> _Records for the exercise_
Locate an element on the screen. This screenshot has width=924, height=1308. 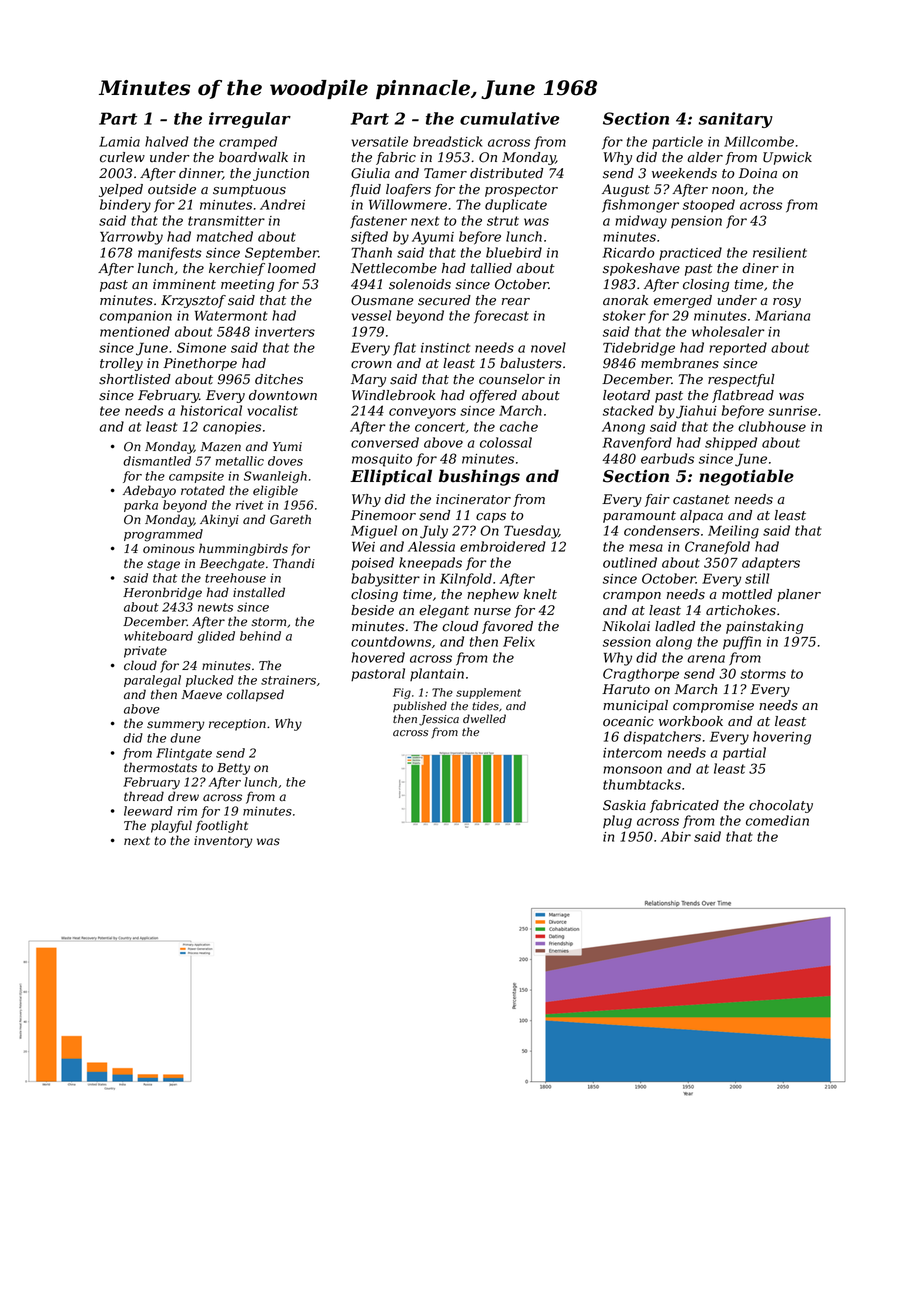
Simone is located at coordinates (201, 347).
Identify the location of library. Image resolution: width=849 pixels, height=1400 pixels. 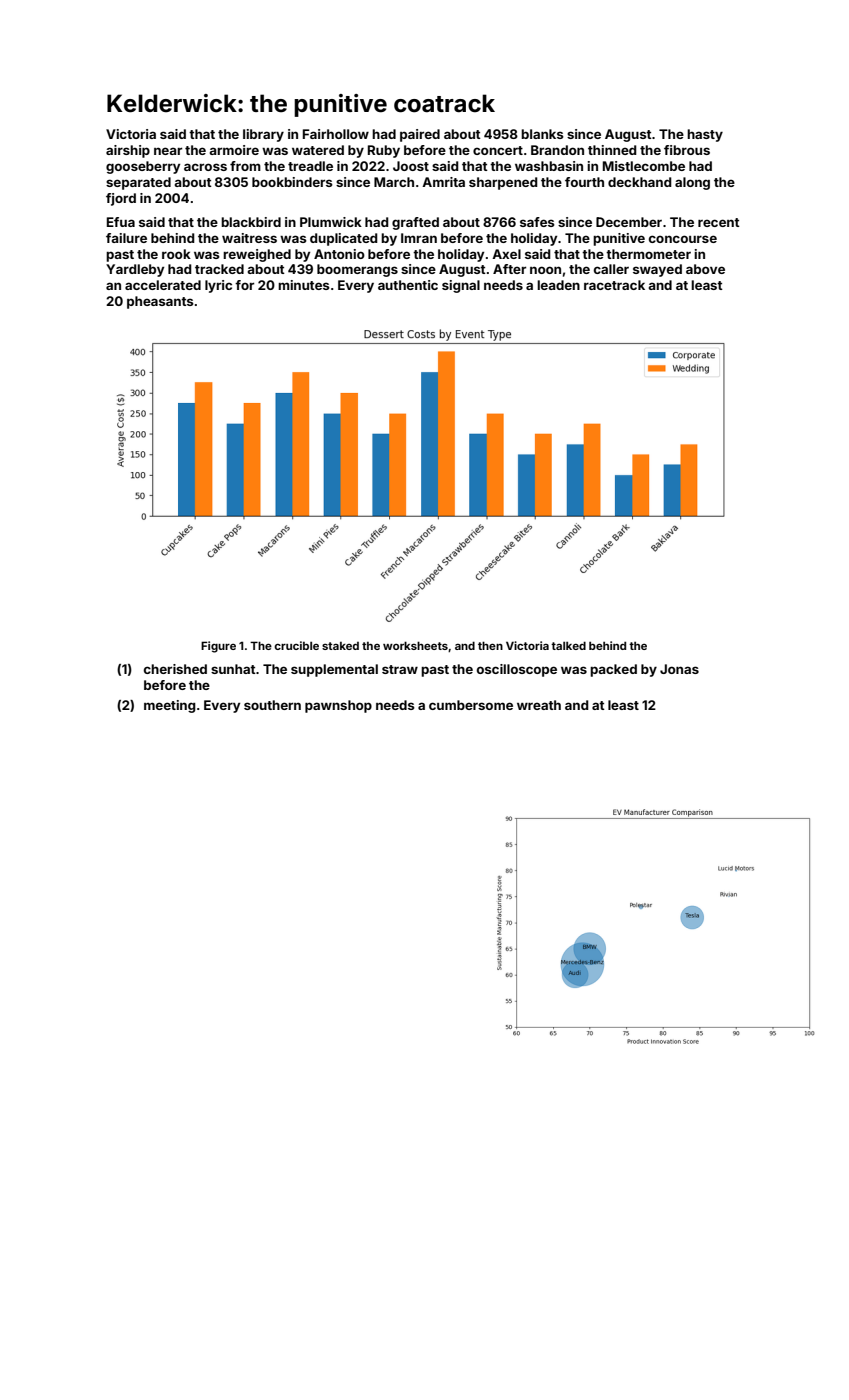
(263, 135).
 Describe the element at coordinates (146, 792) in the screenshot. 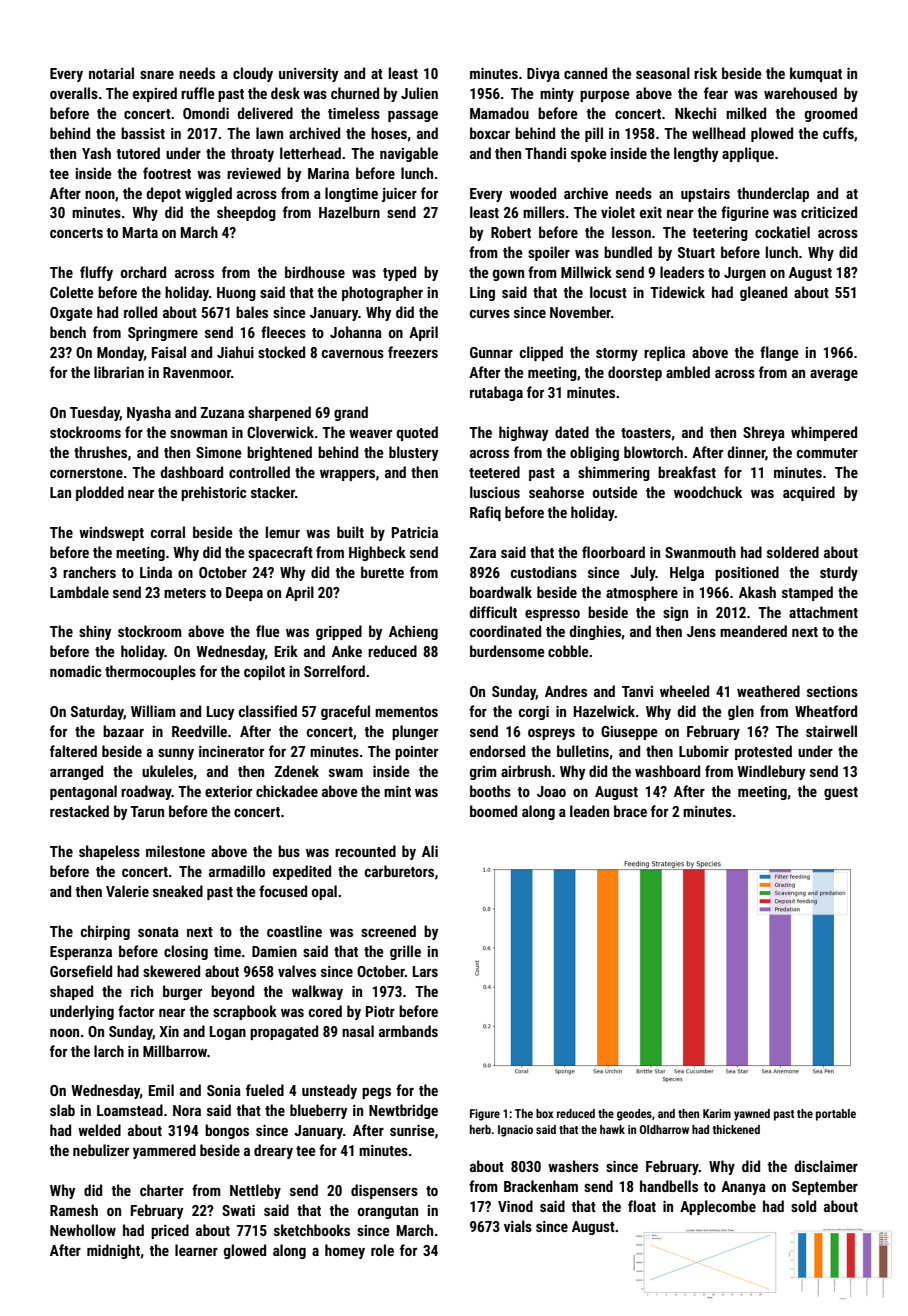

> _Directions_
Rewrite everything from the line containing "Identify the location" down to the end of the records, changing "screenshot" to "screen image" and leaving the rest unchanged. Leave the pictures out of your answer.

> _Exercise solution_
Identify the location of library. Image resolution: width=849 pixels, height=1400 pixels. 
(263, 135).
 Describe the element at coordinates (146, 792) in the screen image. 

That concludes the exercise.